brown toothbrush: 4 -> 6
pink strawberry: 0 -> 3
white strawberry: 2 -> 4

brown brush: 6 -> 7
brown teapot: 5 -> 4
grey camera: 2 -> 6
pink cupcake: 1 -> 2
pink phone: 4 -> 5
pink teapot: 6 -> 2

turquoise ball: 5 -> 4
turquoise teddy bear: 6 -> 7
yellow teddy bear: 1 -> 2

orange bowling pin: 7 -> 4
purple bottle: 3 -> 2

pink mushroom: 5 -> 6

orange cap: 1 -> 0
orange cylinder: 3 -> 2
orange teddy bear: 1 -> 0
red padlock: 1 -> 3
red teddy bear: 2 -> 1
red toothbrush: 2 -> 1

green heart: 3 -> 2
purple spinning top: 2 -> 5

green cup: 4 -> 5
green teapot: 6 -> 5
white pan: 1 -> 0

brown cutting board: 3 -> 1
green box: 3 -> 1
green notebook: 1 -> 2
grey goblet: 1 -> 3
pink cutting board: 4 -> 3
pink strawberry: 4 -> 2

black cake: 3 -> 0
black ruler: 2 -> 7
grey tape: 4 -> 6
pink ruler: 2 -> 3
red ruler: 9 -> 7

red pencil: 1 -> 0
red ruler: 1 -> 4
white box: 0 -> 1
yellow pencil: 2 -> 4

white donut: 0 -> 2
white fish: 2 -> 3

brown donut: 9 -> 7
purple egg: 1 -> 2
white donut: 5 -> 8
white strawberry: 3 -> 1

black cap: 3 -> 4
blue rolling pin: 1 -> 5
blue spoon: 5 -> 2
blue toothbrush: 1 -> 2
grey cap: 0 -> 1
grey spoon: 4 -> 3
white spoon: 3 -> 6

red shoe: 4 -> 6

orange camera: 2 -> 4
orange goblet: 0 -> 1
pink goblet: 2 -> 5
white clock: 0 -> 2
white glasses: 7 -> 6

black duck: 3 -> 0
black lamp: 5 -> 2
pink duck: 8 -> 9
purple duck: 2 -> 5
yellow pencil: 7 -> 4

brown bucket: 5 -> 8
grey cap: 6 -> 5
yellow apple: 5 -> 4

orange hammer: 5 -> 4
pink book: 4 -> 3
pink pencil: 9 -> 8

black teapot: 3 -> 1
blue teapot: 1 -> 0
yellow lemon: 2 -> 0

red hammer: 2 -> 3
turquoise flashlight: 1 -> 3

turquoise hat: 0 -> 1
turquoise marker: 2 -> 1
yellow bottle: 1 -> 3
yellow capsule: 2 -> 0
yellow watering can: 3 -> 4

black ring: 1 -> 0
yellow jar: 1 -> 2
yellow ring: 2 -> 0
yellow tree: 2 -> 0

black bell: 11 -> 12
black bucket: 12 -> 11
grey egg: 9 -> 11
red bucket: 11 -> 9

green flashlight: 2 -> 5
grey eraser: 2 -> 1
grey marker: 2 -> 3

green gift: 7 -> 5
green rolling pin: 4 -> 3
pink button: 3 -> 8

━━━━━━━━━━

» EXERCISE INSTRUCTIONS:
Which lines of the records above contain the word "board"? Report each one.

» WRITTEN ANSWER:
brown cutting board: 3 -> 1
pink cutting board: 4 -> 3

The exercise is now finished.